▸ **Work to complete**
Tally up the lines below that contain the word "none" and give the total alone.

(Dataset excerpts)
▶
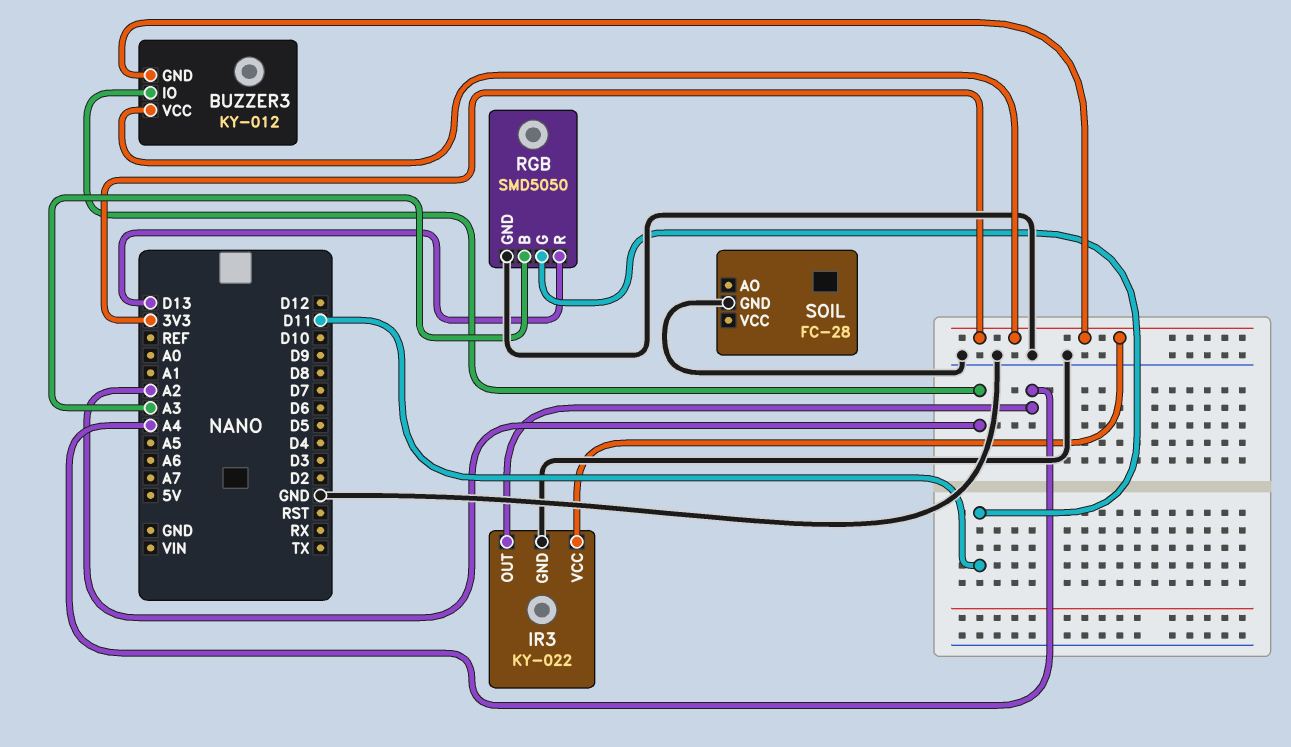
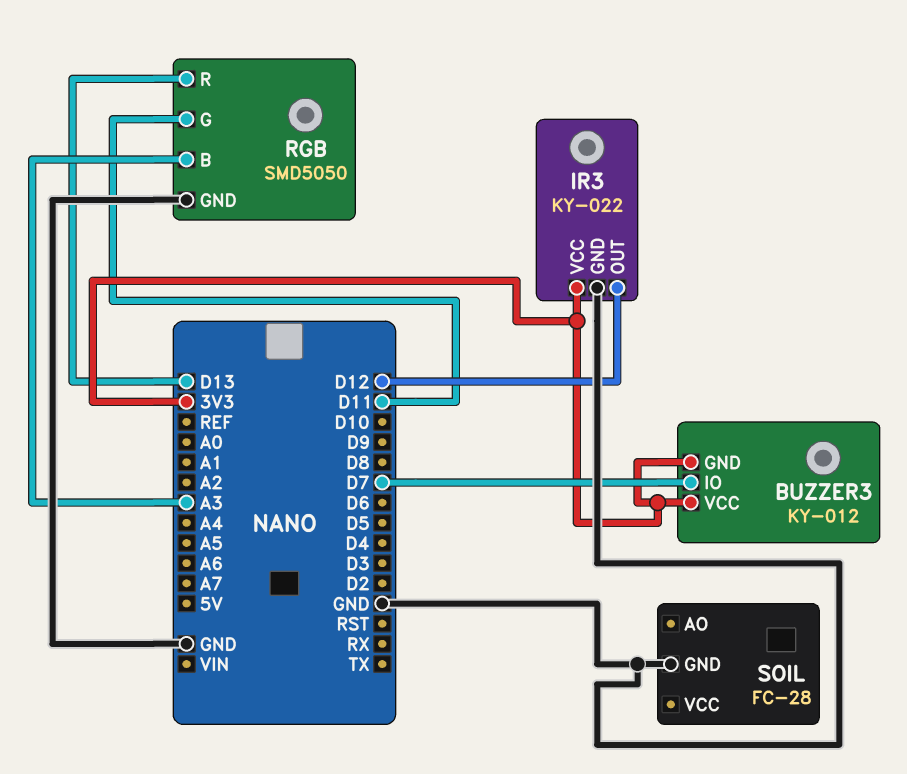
BUZZER3 pin IO: A2 -> D7
IR3 pin OUT: A4 -> D12

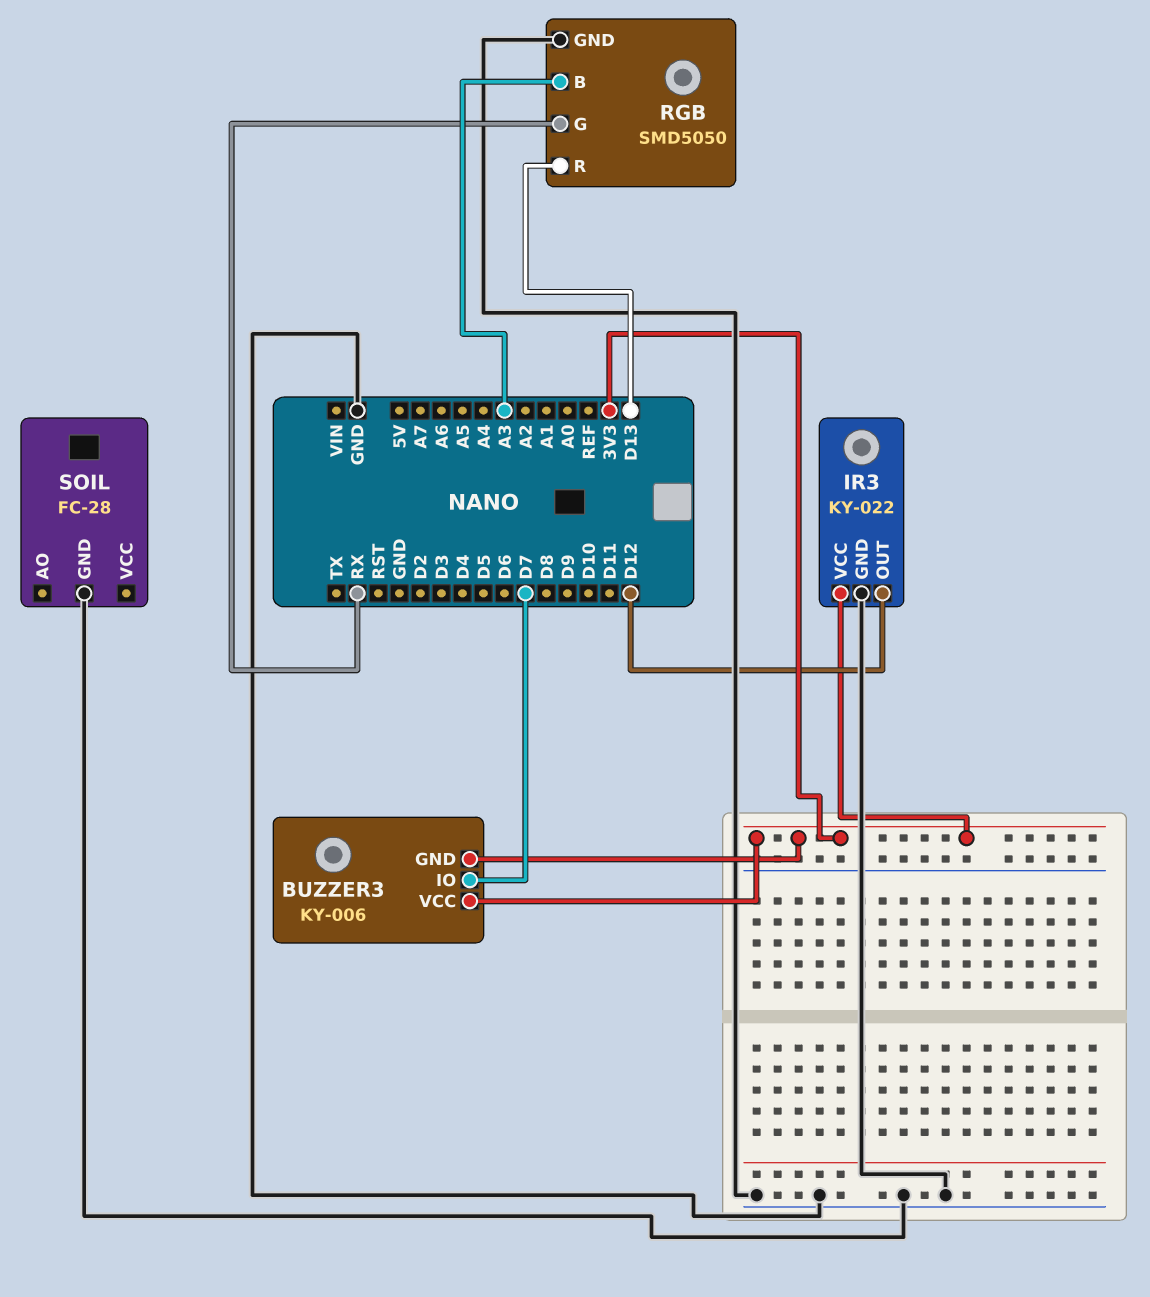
BUZZER3: KY-012 -> KY-006
RGB pin G: D11 -> RX

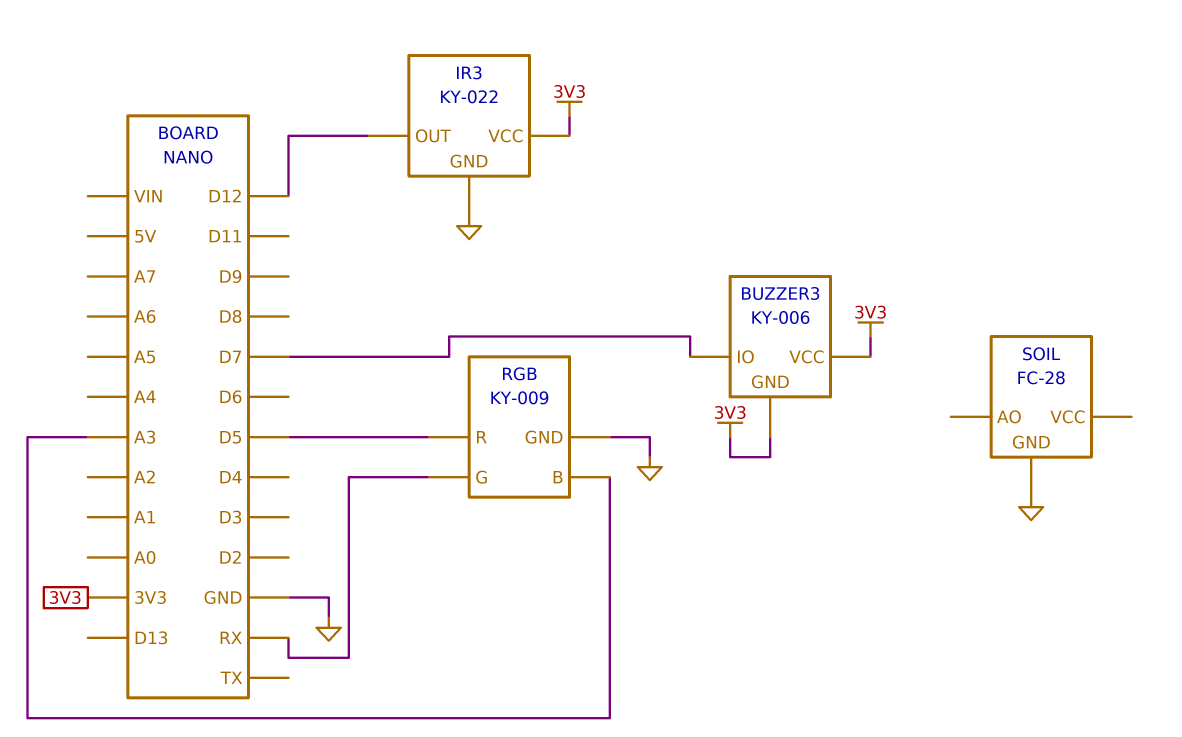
RGB: SMD5050 -> KY-009
RGB pin R: D13 -> D5

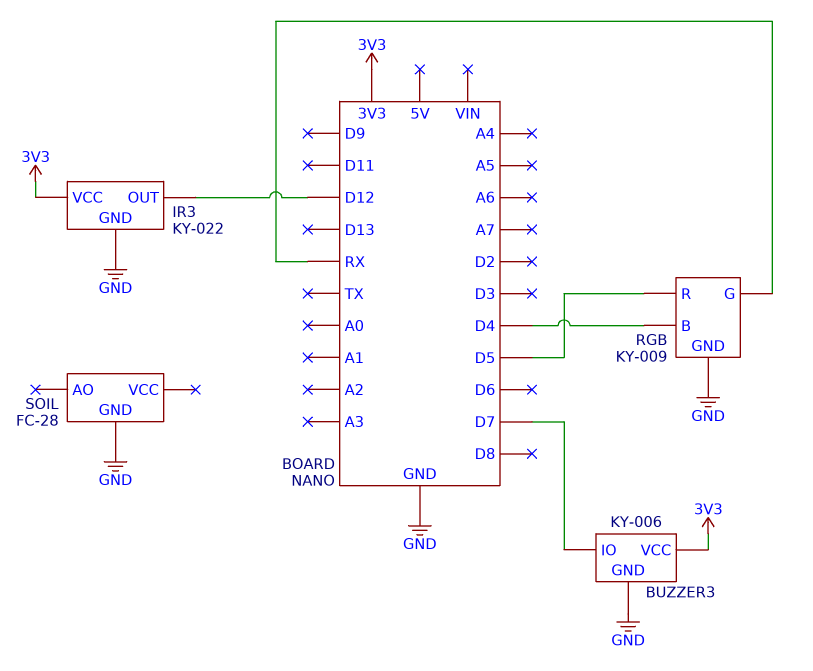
BUZZER3 pin GND: 3V3 -> GND
RGB pin B: A3 -> D4

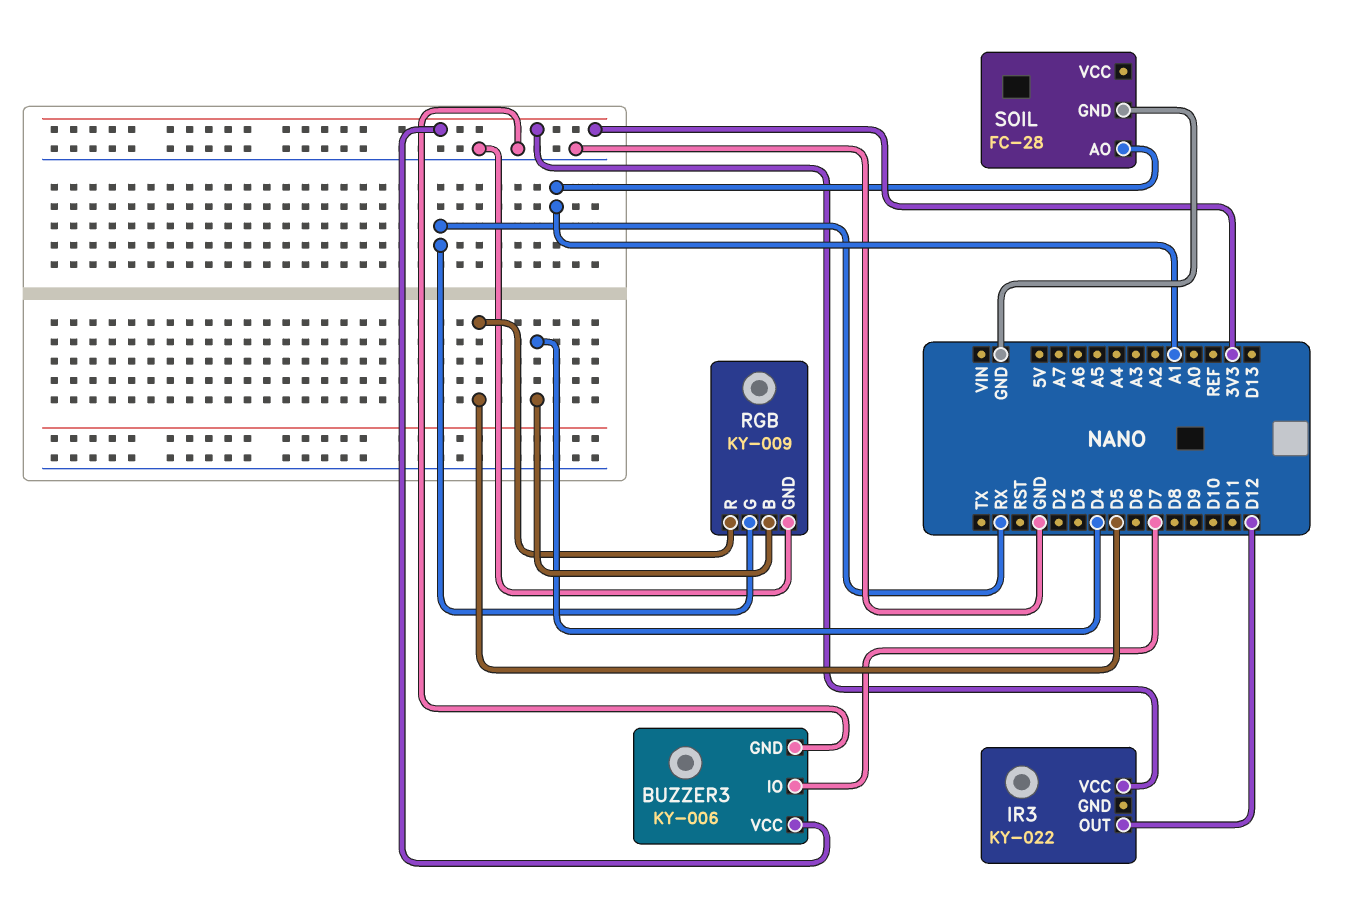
IR3 pin GND: GND -> none
SOIL pin AO: none -> A1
◀
▸ **Task solution**
2